> MATERIAL TO PROCESS:
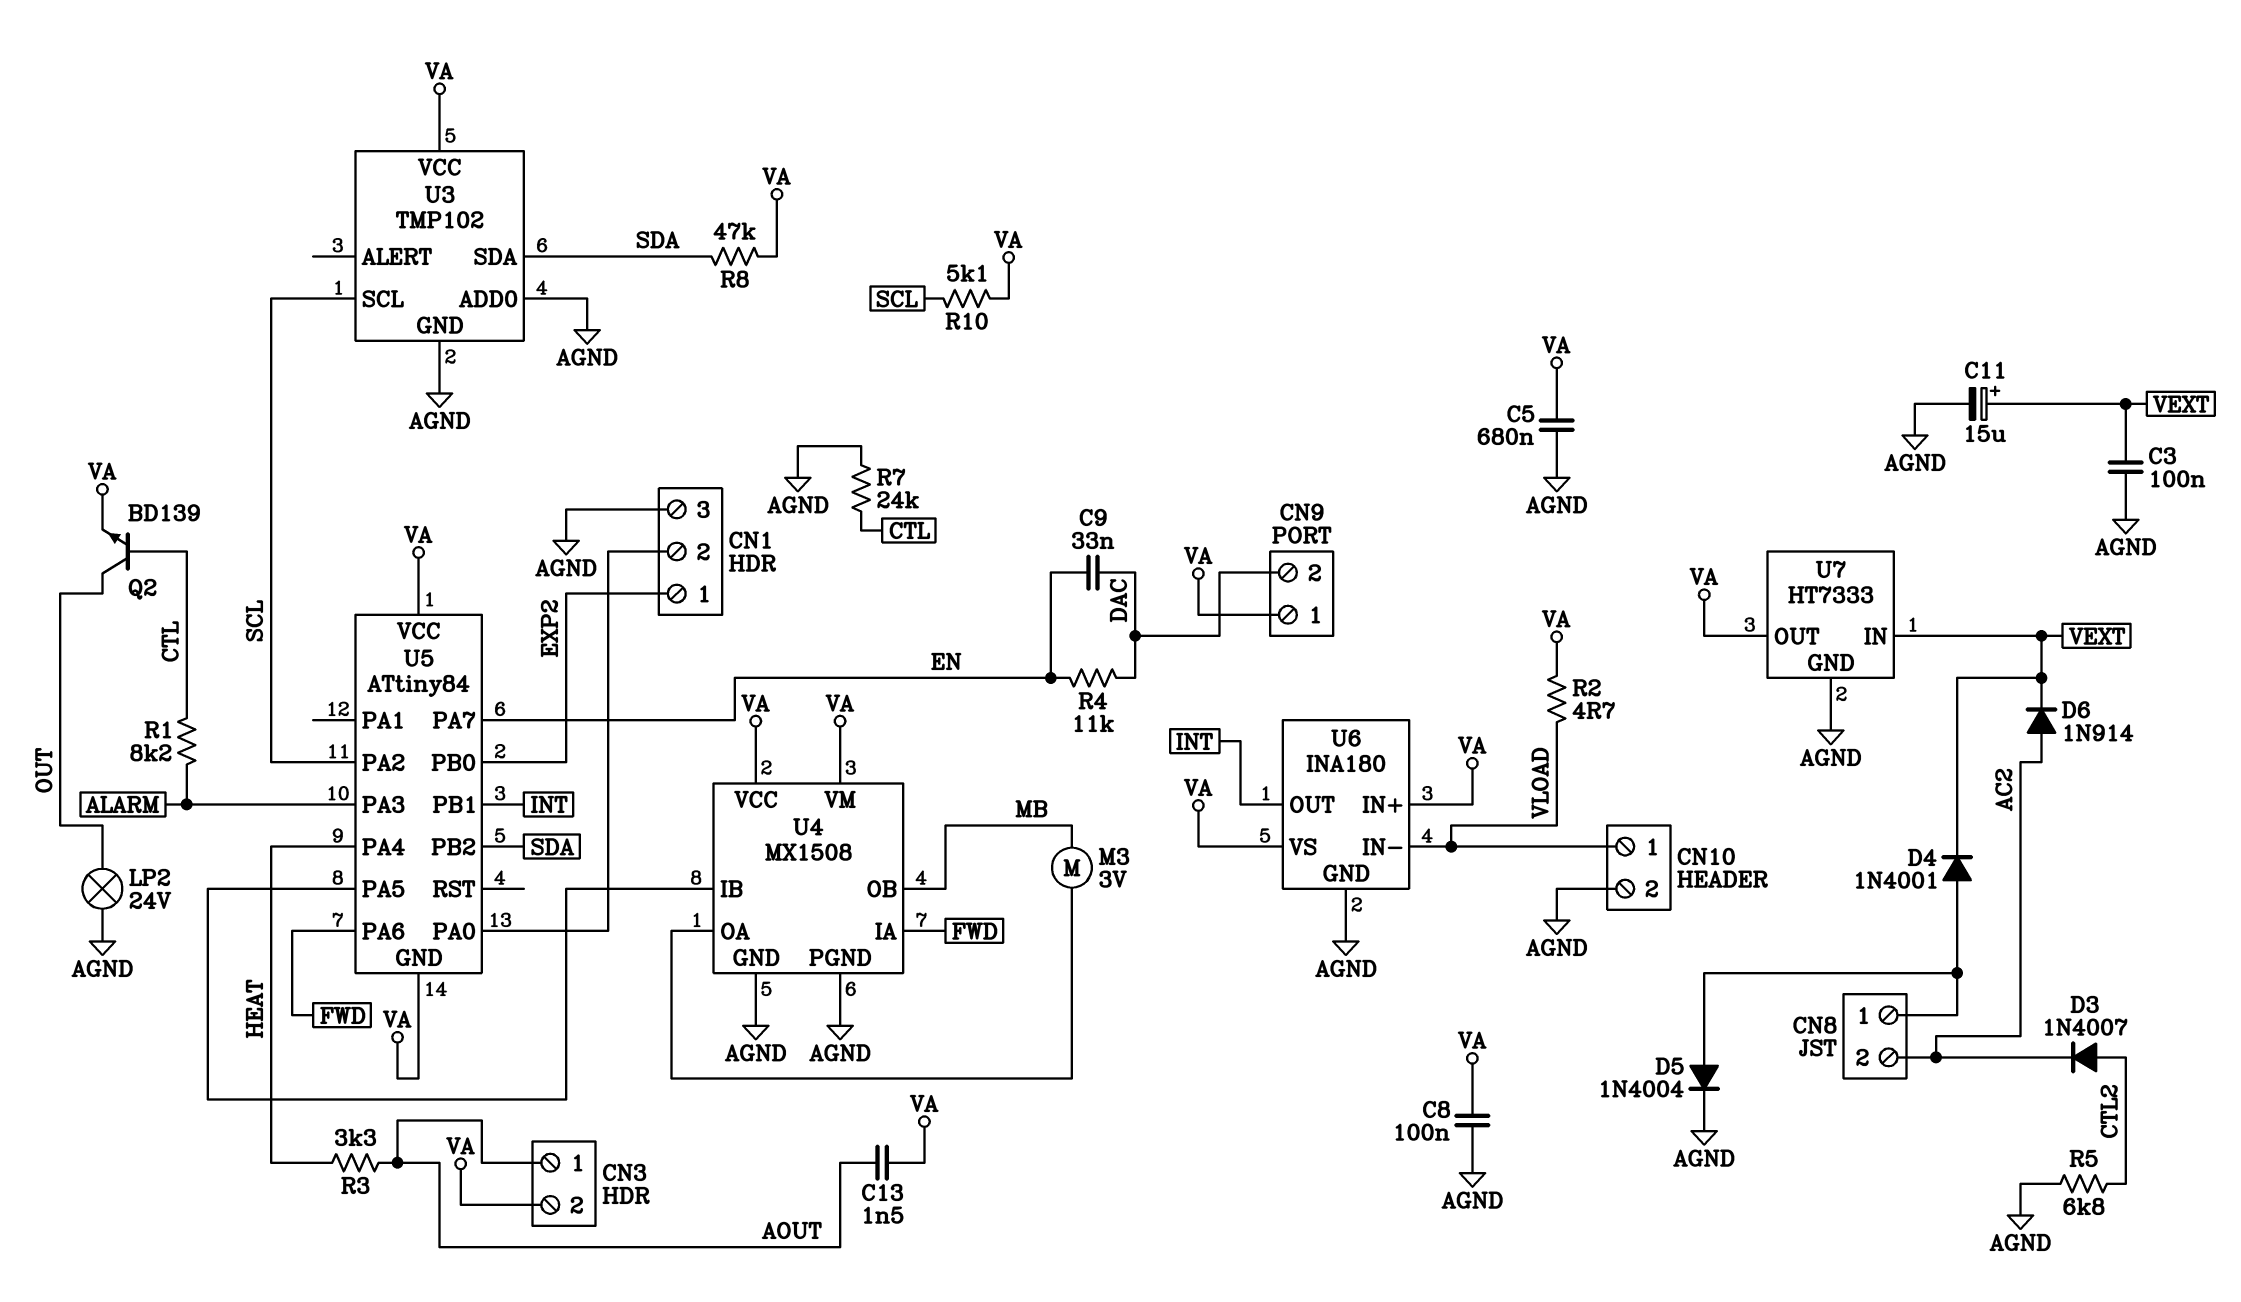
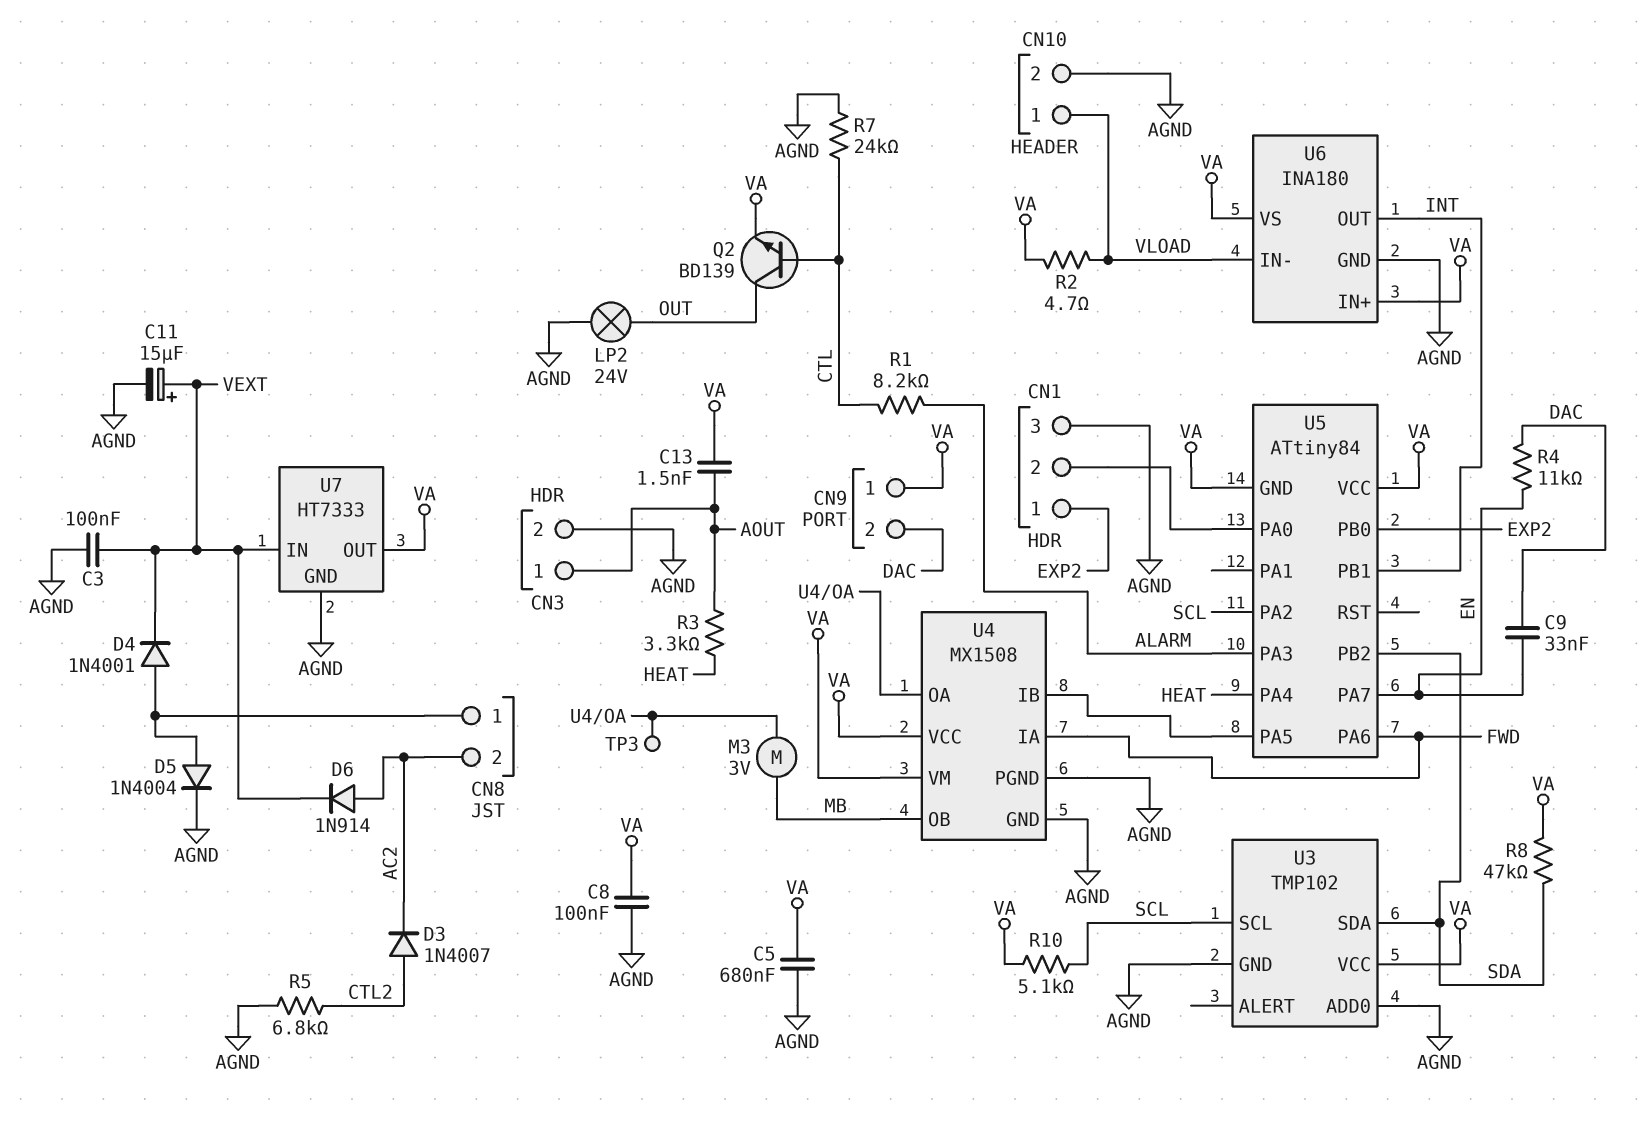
CN3 pin 2: VA -> AGND
TP3: none -> test point (U4/OA)

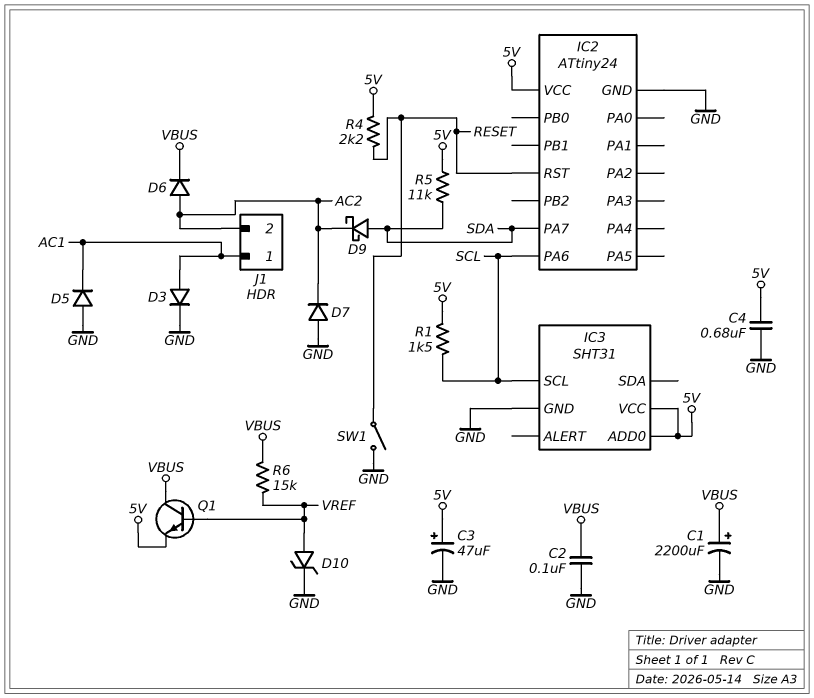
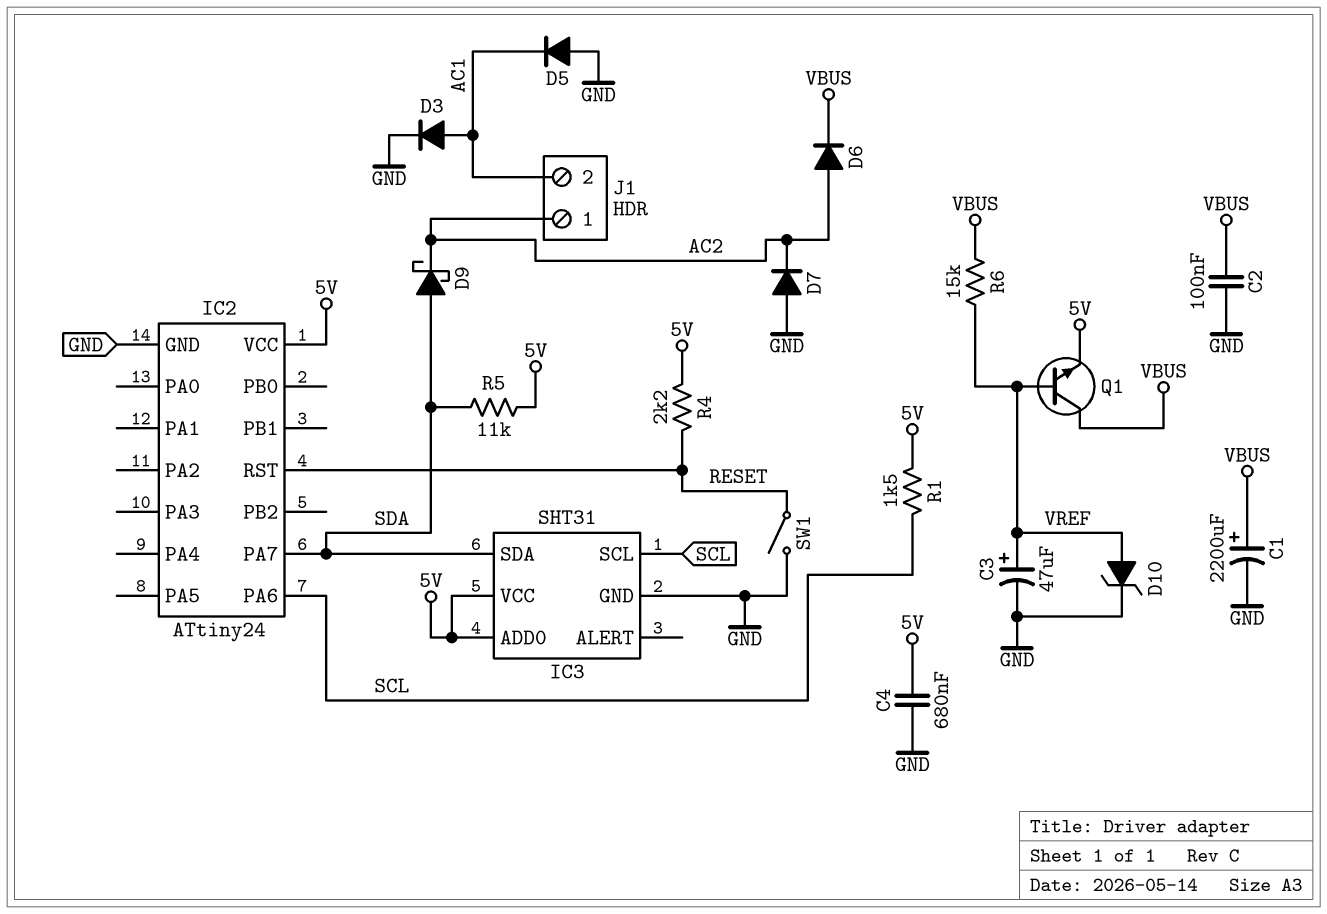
C3: 47uF (plus 5V, minus GND) -> 47uF (plus VREF, minus GND)
IC3 pin SDA: none -> SDA
J1 pin 1: AC1 -> AC2
J1 pin 2: AC2 -> AC1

> WHAT THIS TASK INVOLVES:
Count every line of the records that includes "none", and give that number with no other words.

> SOLUTION FOR THIS EXERCISE:
2